● What the task requires: Search the entries for the word "blue" and copy each line that has it.
—————
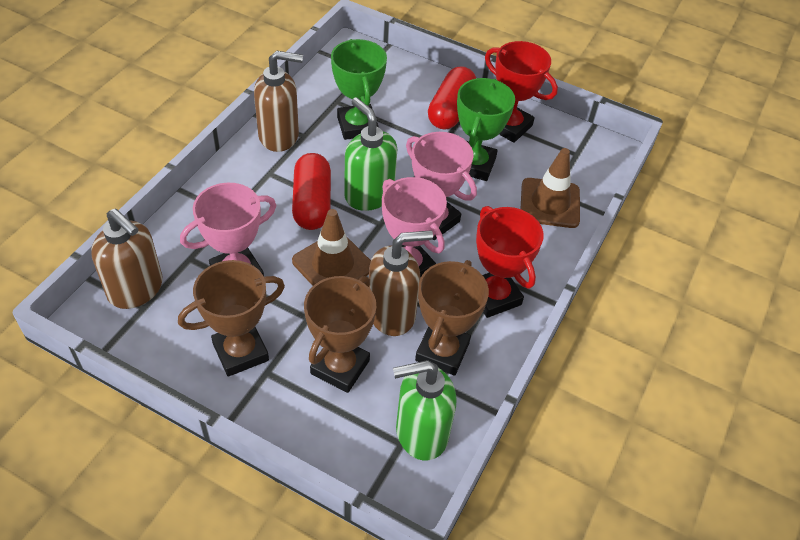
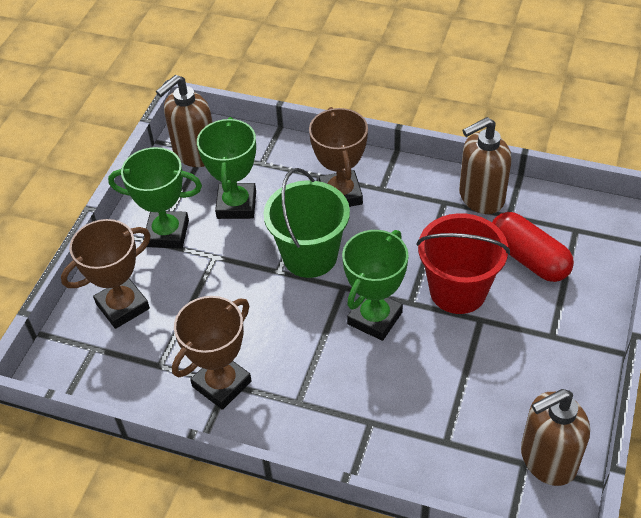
brown traffic cone: 2 -> 0
green bucket: 0 -> 1
green soap dispenser: 2 -> 0
green trophy: 2 -> 3
pink trophy: 3 -> 0
red bucket: 0 -> 1
red capsule: 2 -> 1
red trophy: 2 -> 0

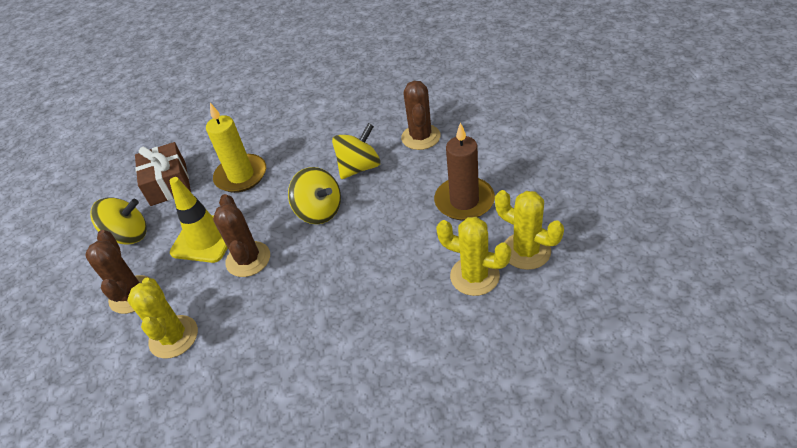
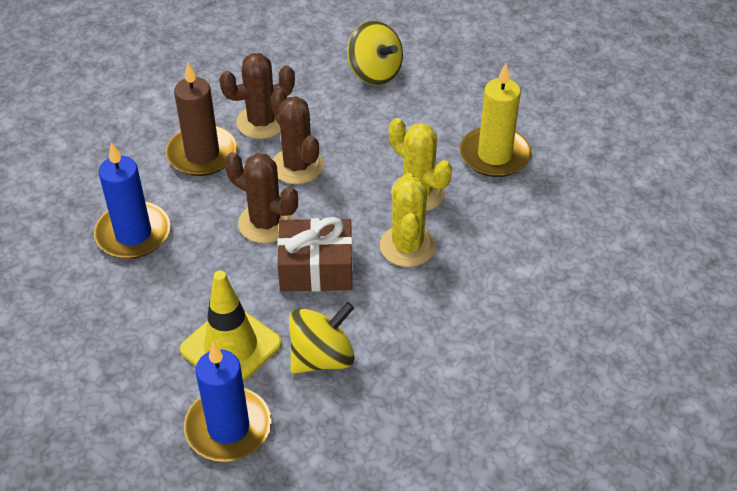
blue candle: 0 -> 2
yellow cactus: 3 -> 2
yellow spinning top: 3 -> 2

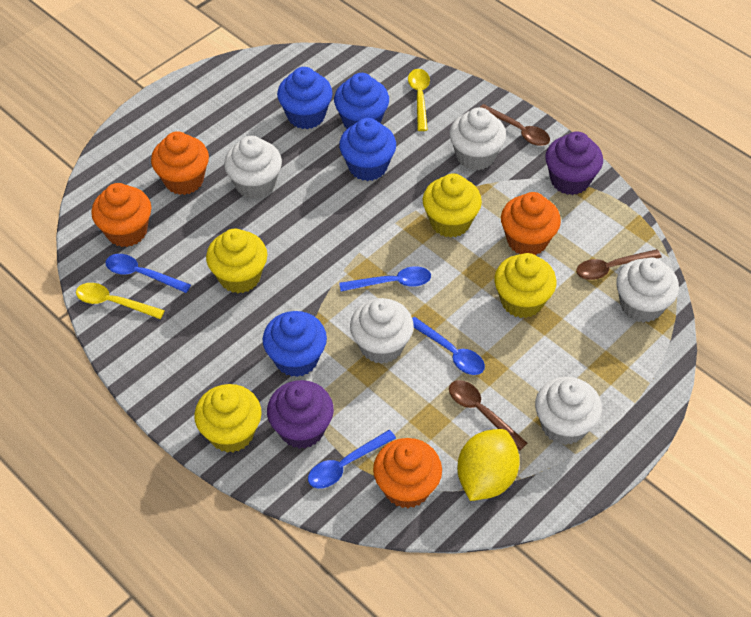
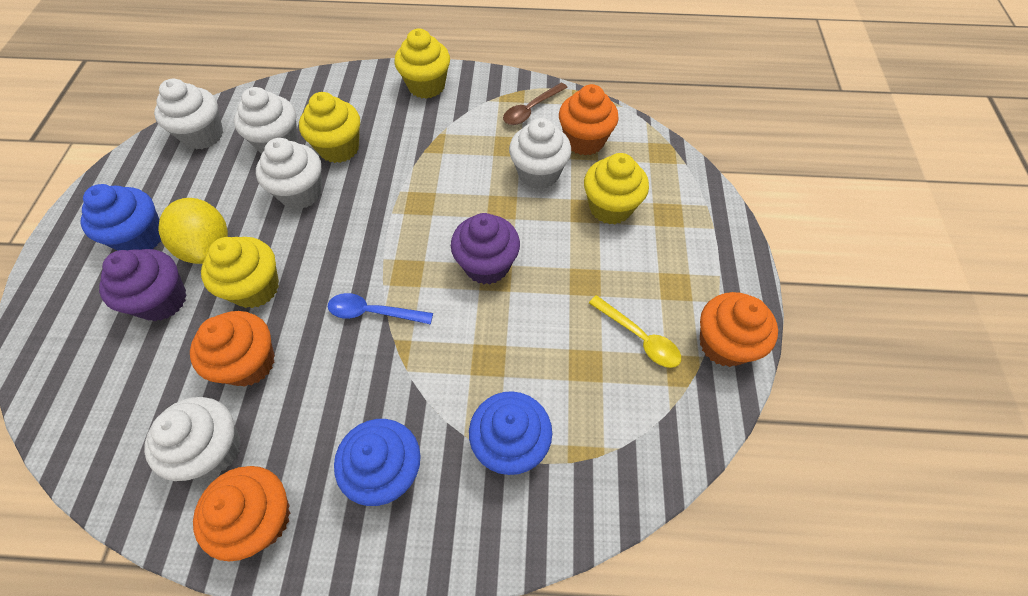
blue cupcake: 4 -> 3
blue spoon: 4 -> 1
brown spoon: 3 -> 1
yellow spoon: 2 -> 1

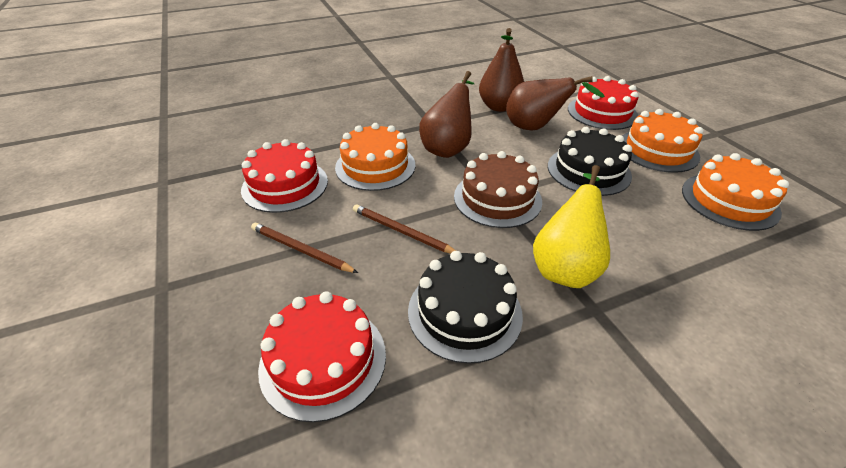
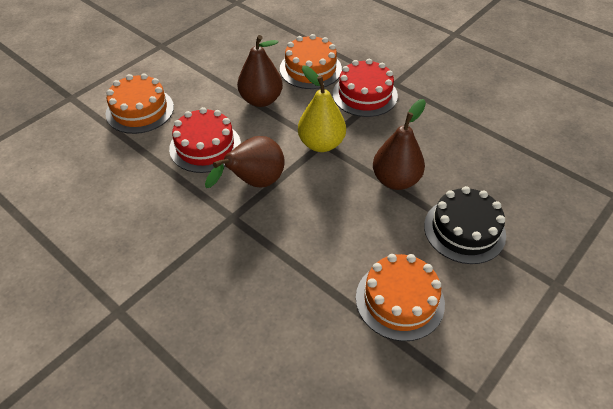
black cake: 2 -> 1
brown cake: 1 -> 0
brown pencil: 2 -> 0
red cake: 3 -> 2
—————
● Solution for this exercise:
blue candle: 0 -> 2
blue cupcake: 4 -> 3
blue spoon: 4 -> 1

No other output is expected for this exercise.